Entries taken from a collection
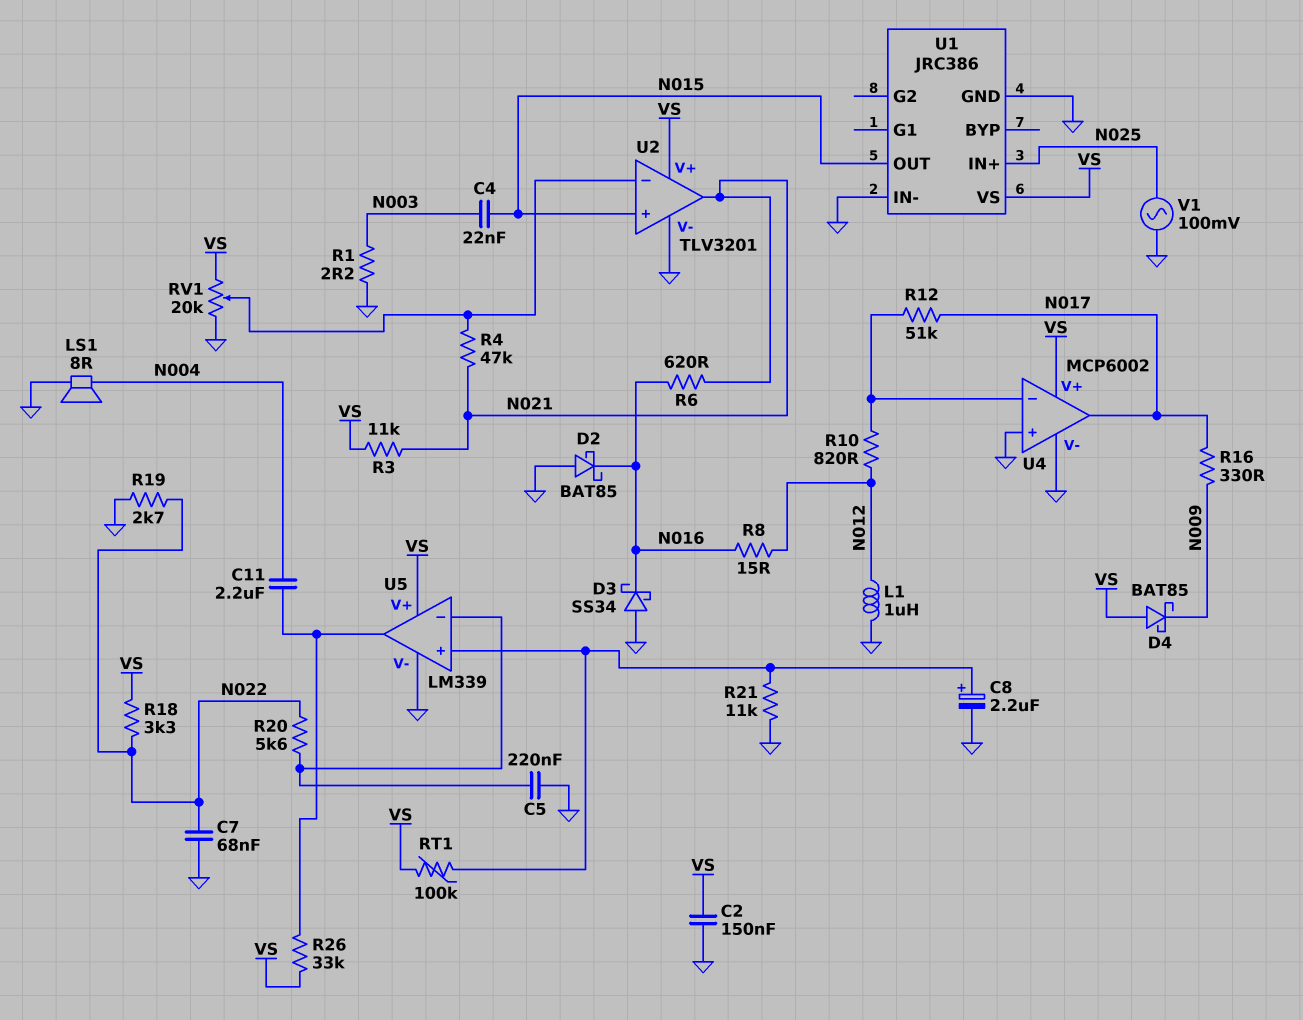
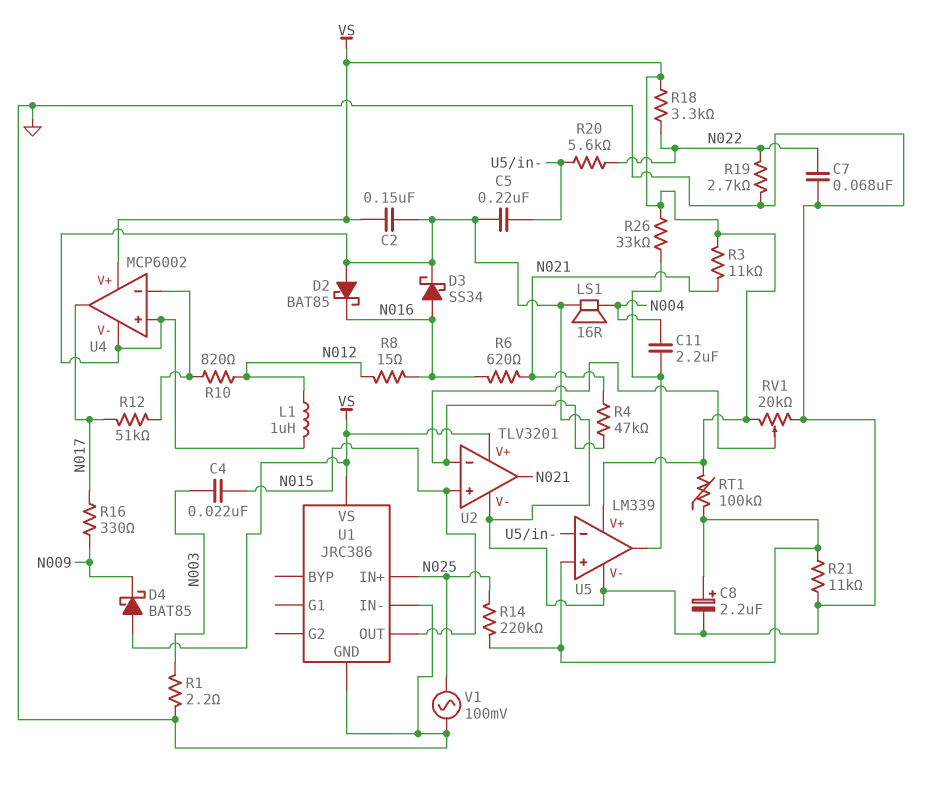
D3: schottky SS34 (A GND, K N016) -> schottky SS34 (A N016, K GND)
LS1: speaker 8R (GND, N004) -> speaker 16R (GND, N004)
R14: none -> 220k (N025, U5/in+)

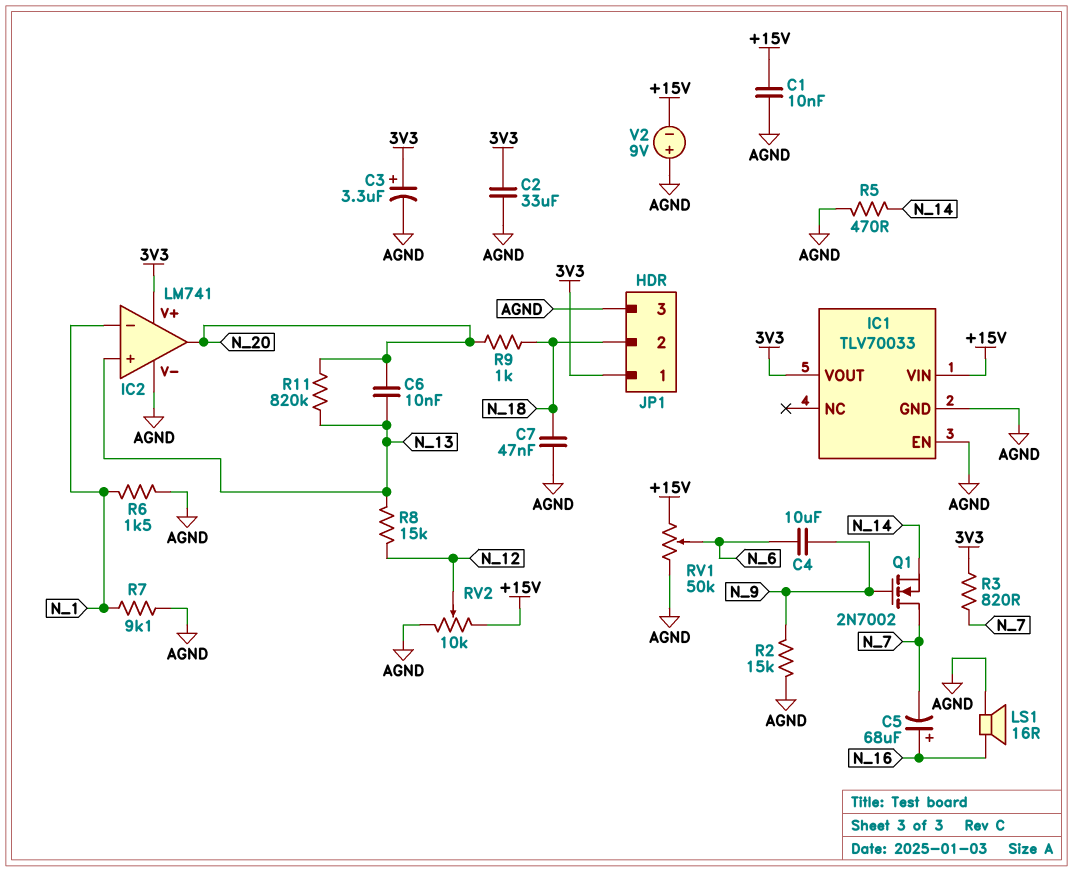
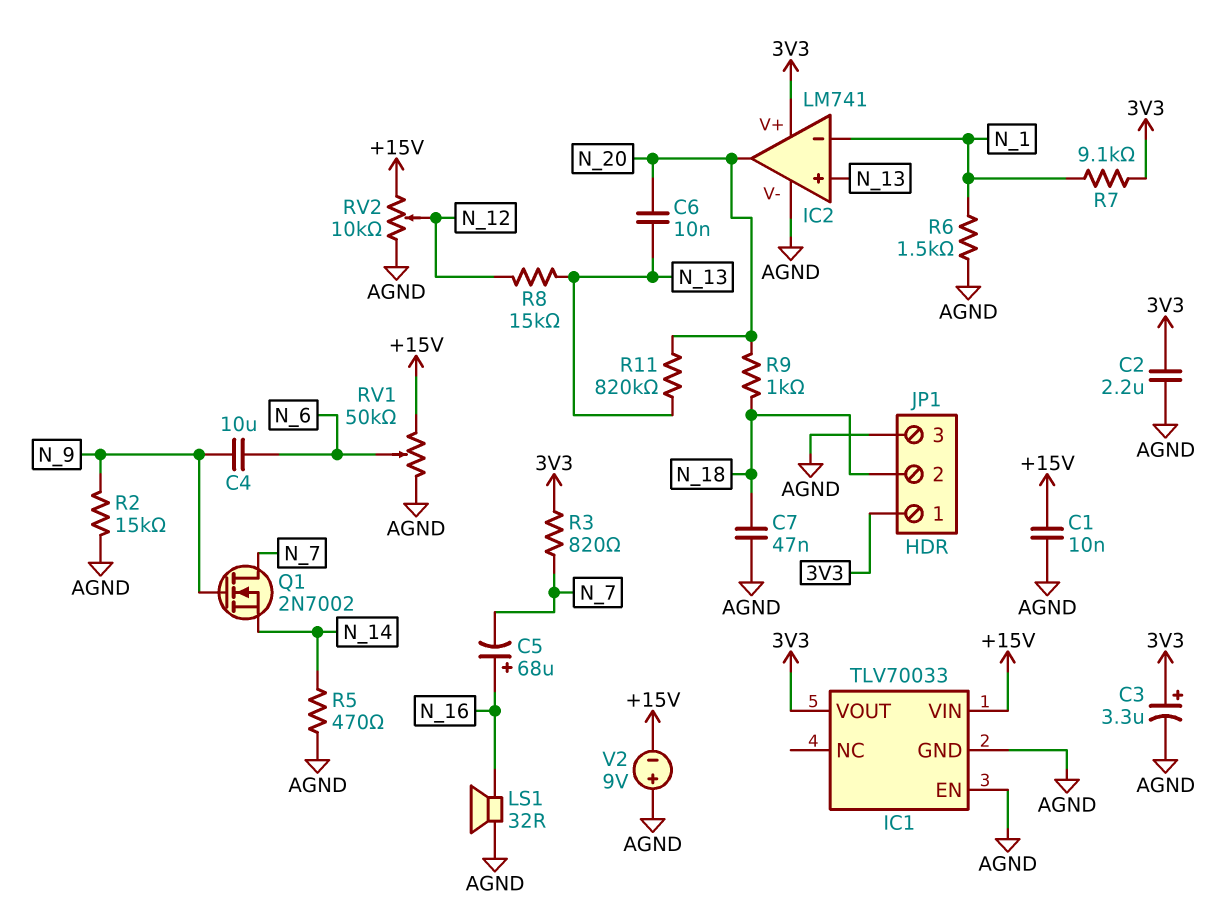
C2: 33uF (3V3, AGND) -> 2.2uF (3V3, AGND)
LS1: speaker 16R (AGND, N_16) -> speaker 32R (AGND, N_16)
R7: 9.1k (AGND, N_1) -> 9.1k (3V3, N_1)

ACTIVITY =>
Could you set down the records above exactly, skipping any picture?

EXERCISE ANSWER =>
D3: schottky SS34 (A GND, K N016) -> schottky SS34 (A N016, K GND)
LS1: speaker 8R (GND, N004) -> speaker 16R (GND, N004)
R14: none -> 220k (N025, U5/in+)

C2: 33uF (3V3, AGND) -> 2.2uF (3V3, AGND)
LS1: speaker 16R (AGND, N_16) -> speaker 32R (AGND, N_16)
R7: 9.1k (AGND, N_1) -> 9.1k (3V3, N_1)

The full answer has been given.